What you will do:
Every line that contains "diode" must be located and copied from the data.

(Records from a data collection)
- Opening Delimiter -
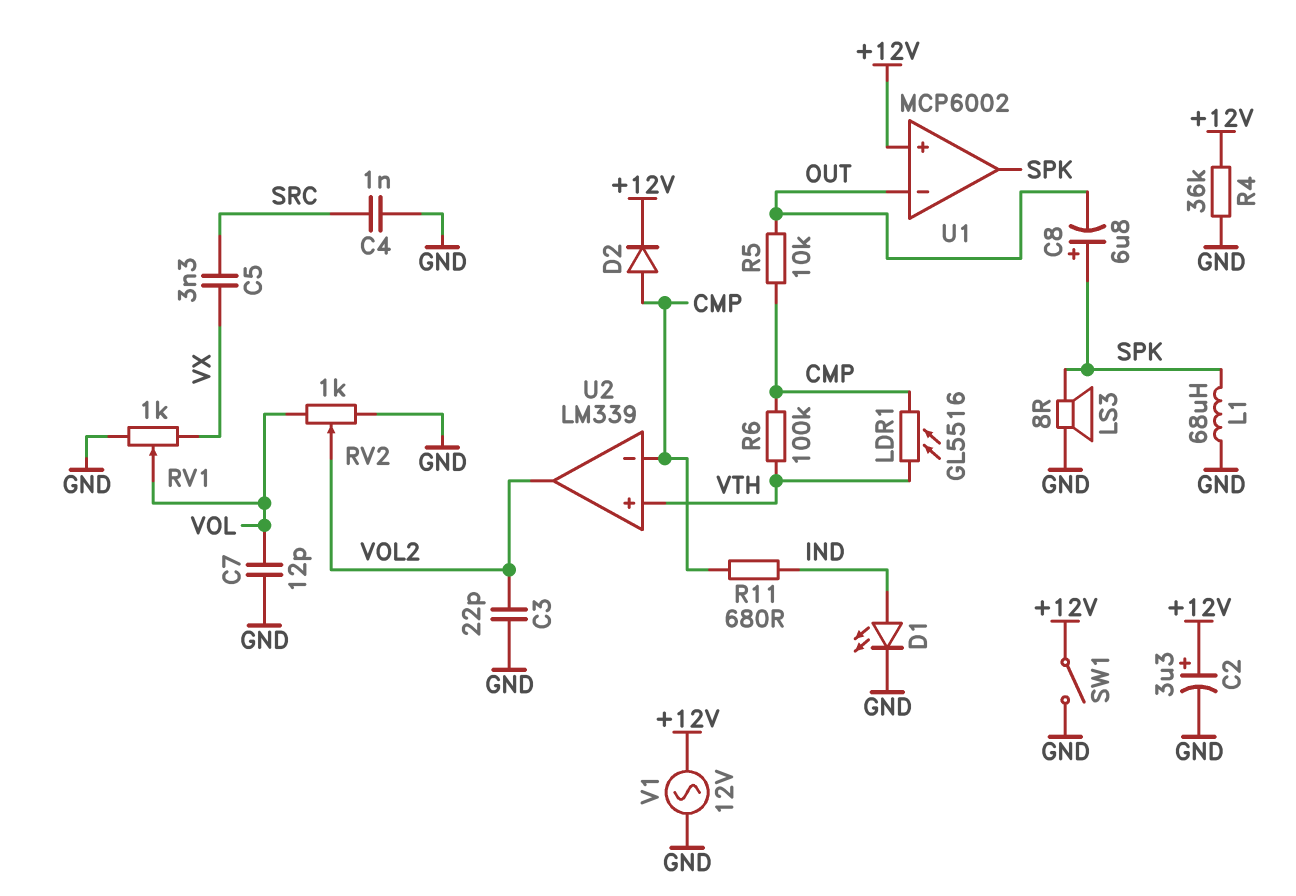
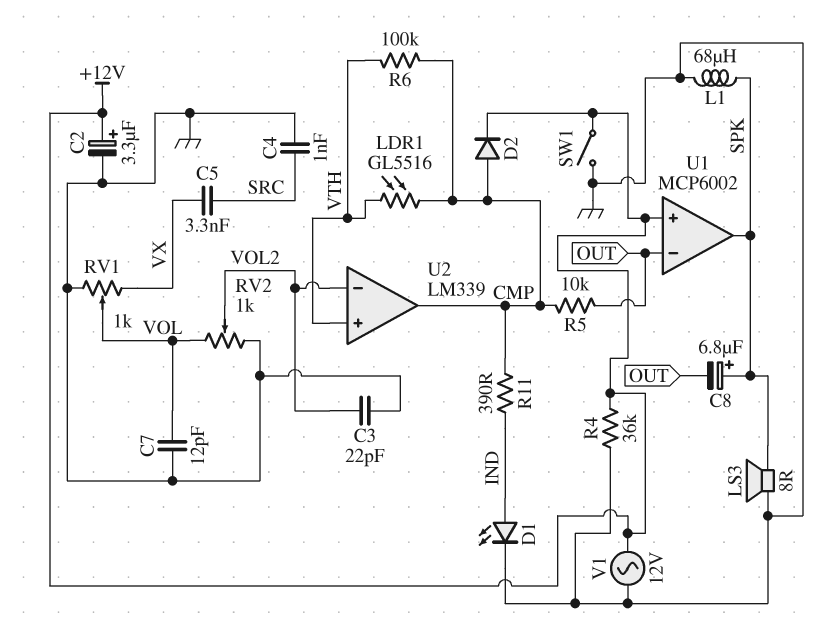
R11: 680 (CMP, IND) -> 390 (CMP, IND)
U2 pin in-: CMP -> VOL2
U2 pin out: VOL2 -> CMP

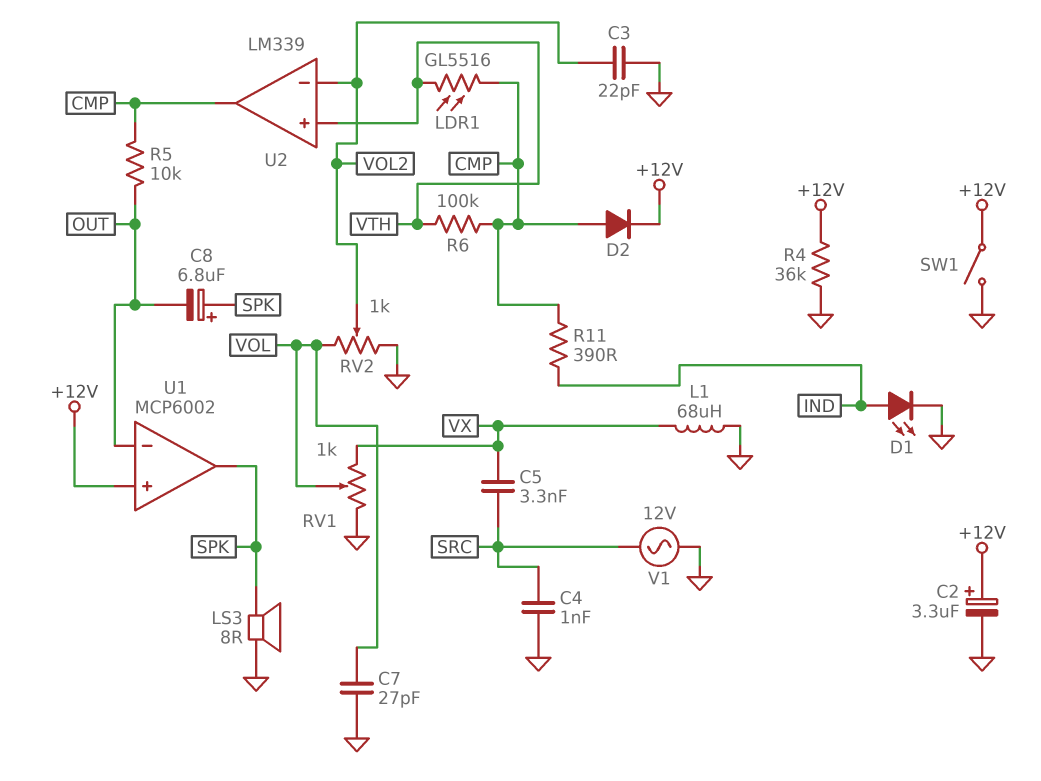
C7: 12pF (GND, VOL) -> 27pF (GND, VOL)
L1: 68uH (GND, SPK) -> 68uH (GND, VX)
V1: AC 12V (+12V, GND) -> AC 12V (GND, SRC)

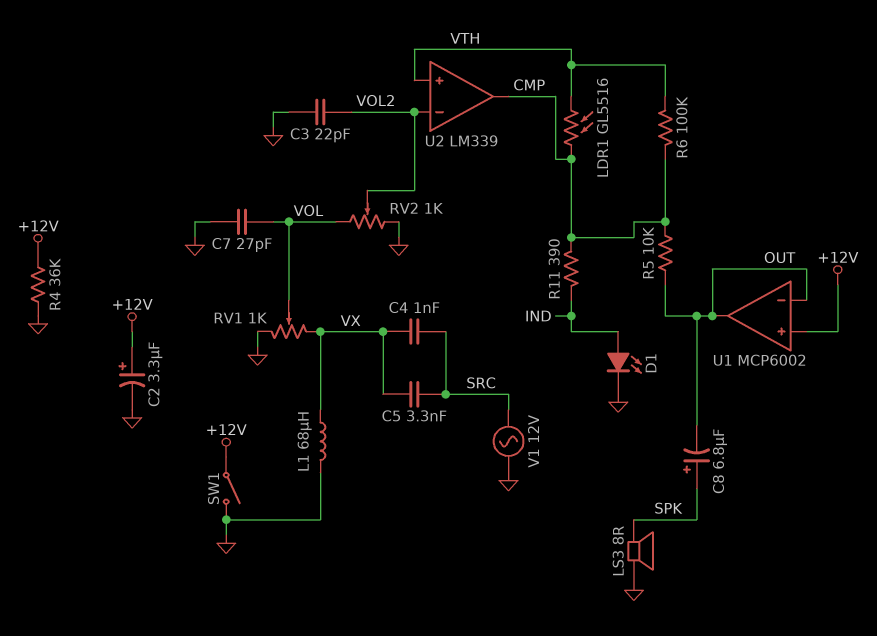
C4: 1nF (GND, SRC) -> 1nF (SRC, VX)
D2: diode (A CMP, K +12V) -> none
U1 pin out: SPK -> OUT

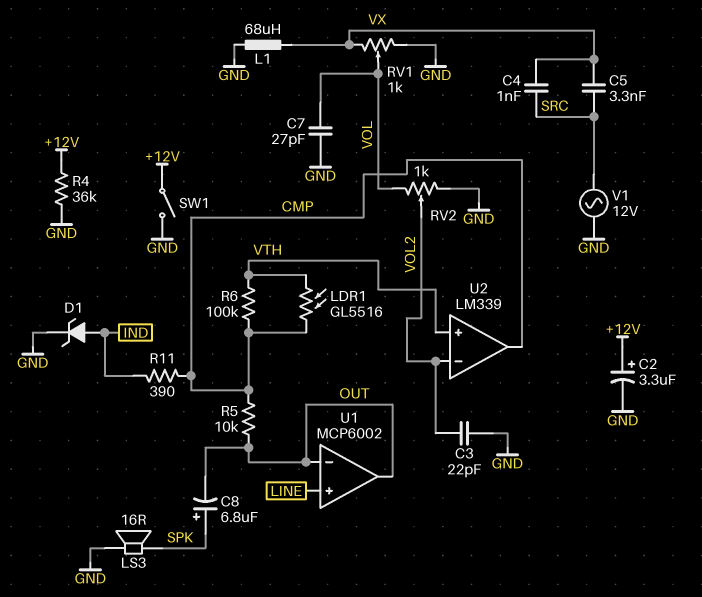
D1: LED (A IND, K GND) -> zener (A IND, K GND)
LS3: speaker 8R (GND, SPK) -> speaker 16R (GND, SPK)
U1 pin in+: +12V -> LINE

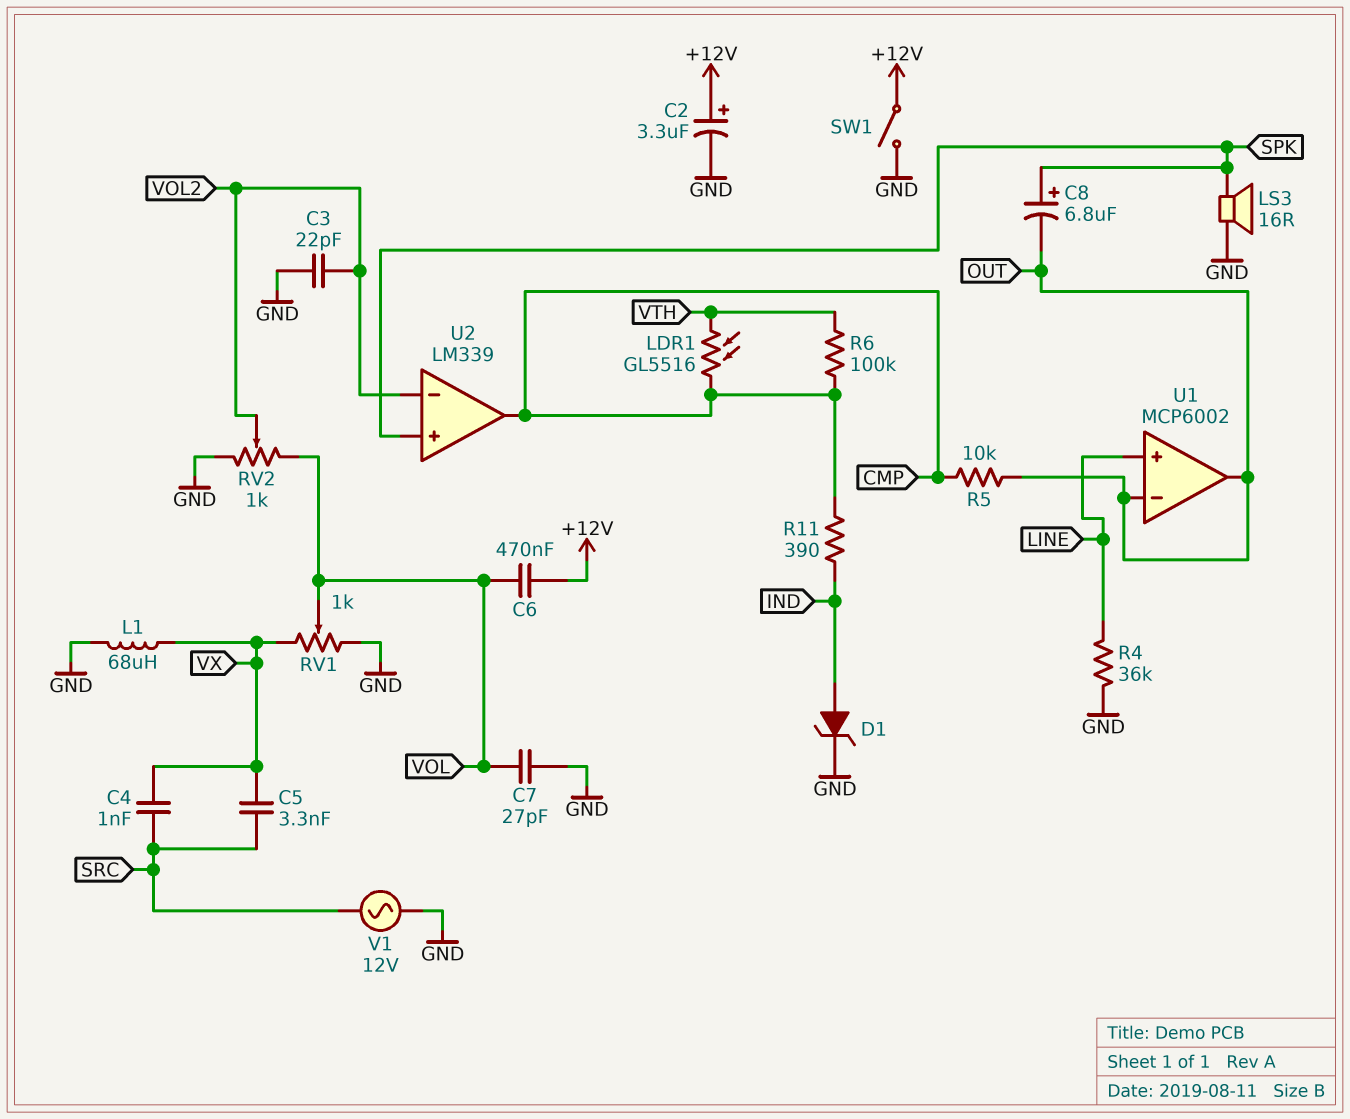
C6: none -> 470nF (+12V, VOL)
R4: 36k (+12V, GND) -> 36k (GND, LINE)
U2 pin in+: VTH -> SPK

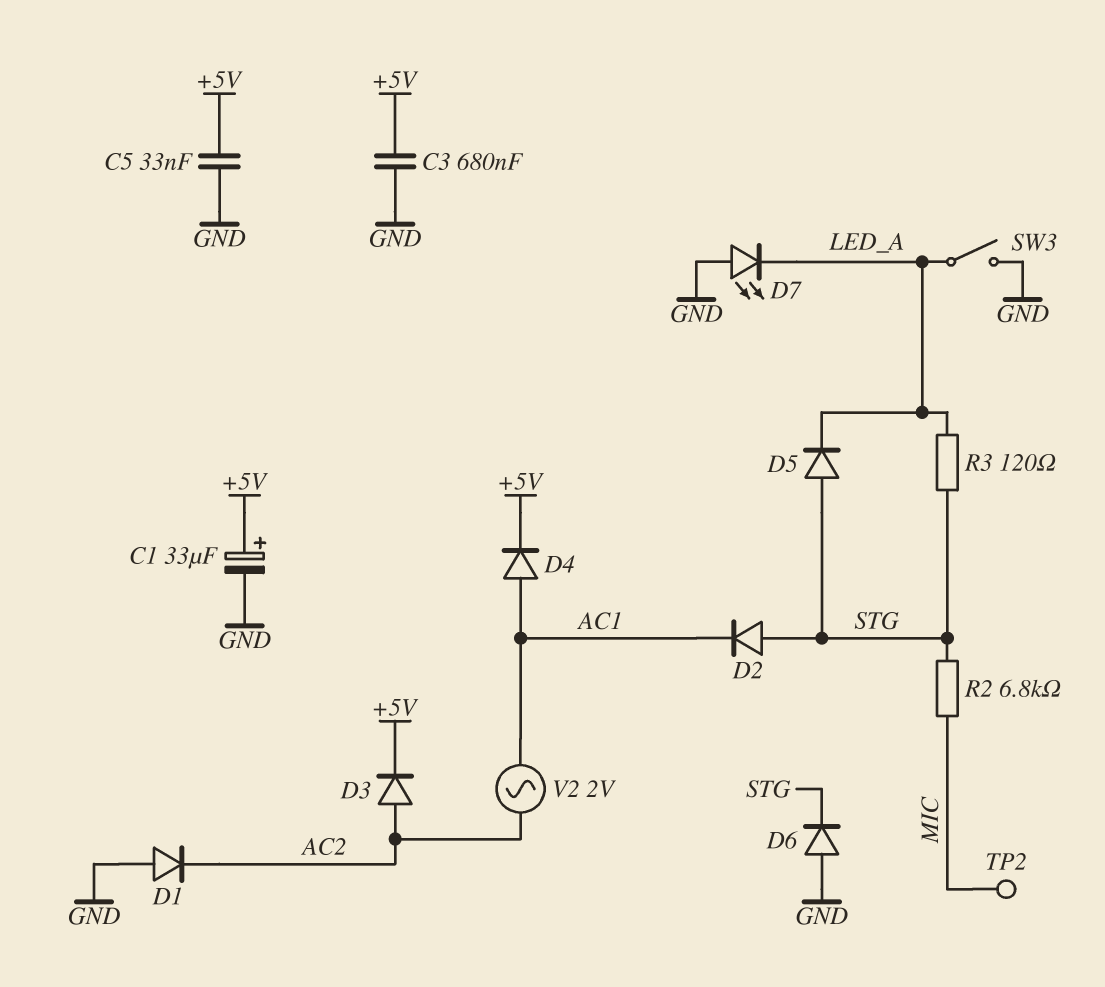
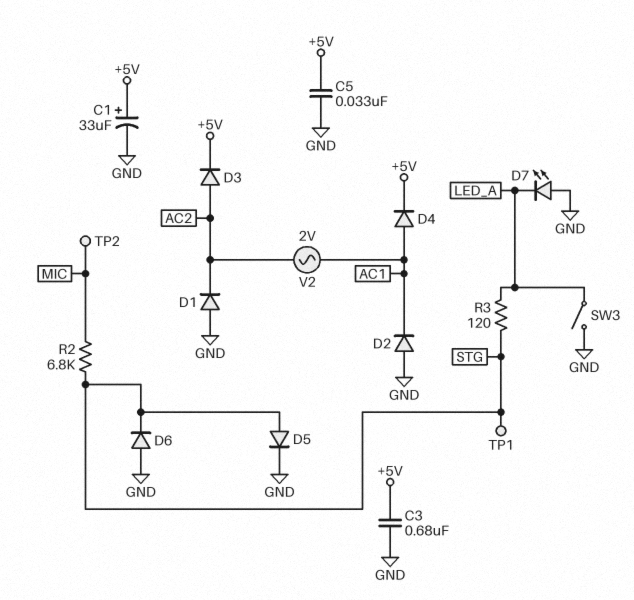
D2: diode (A STG, K AC1) -> diode (A GND, K AC1)
D5: diode (A STG, K LED_A) -> diode (A STG, K GND)
TP1: none -> test point (STG)

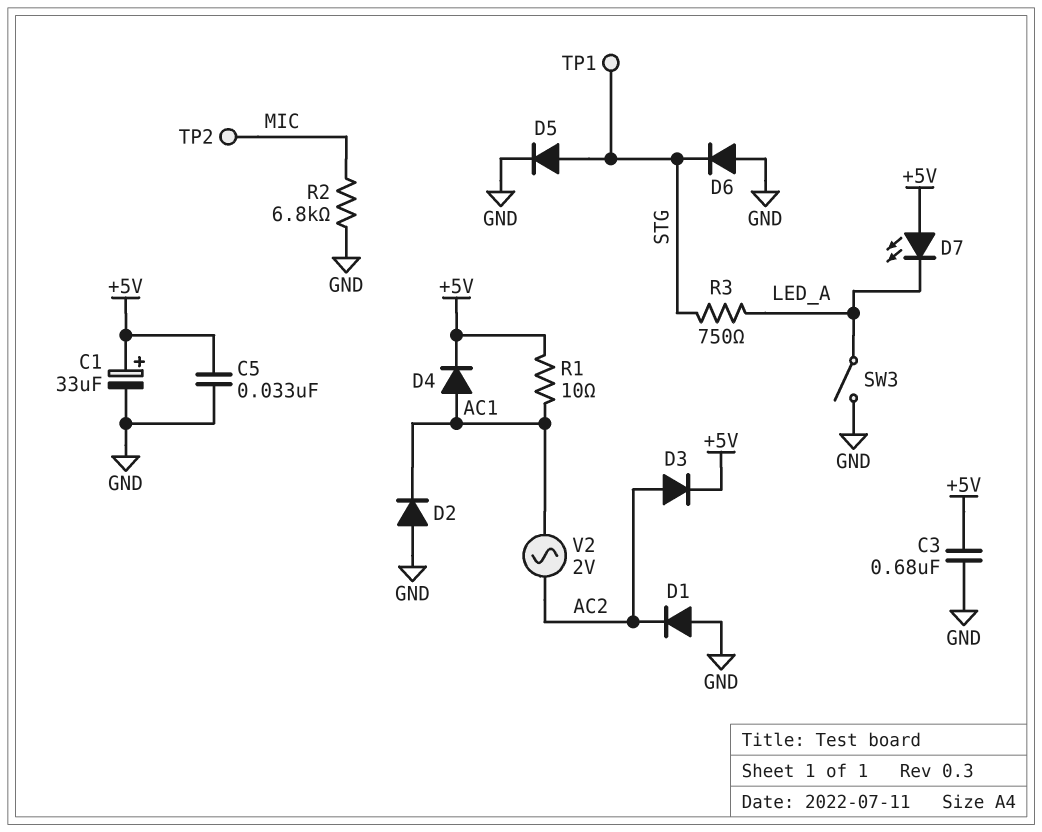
D7: LED (A GND, K LED_A) -> LED (A +5V, K LED_A)
R1: none -> 10 (+5V, AC1)
R2: 6.8k (MIC, STG) -> 6.8k (GND, MIC)
R3: 120 (LED_A, STG) -> 750 (LED_A, STG)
- Closing Delimiter -
Exercise output:
D2: diode (A CMP, K +12V) -> none
D2: diode (A STG, K AC1) -> diode (A GND, K AC1)
D5: diode (A STG, K LED_A) -> diode (A STG, K GND)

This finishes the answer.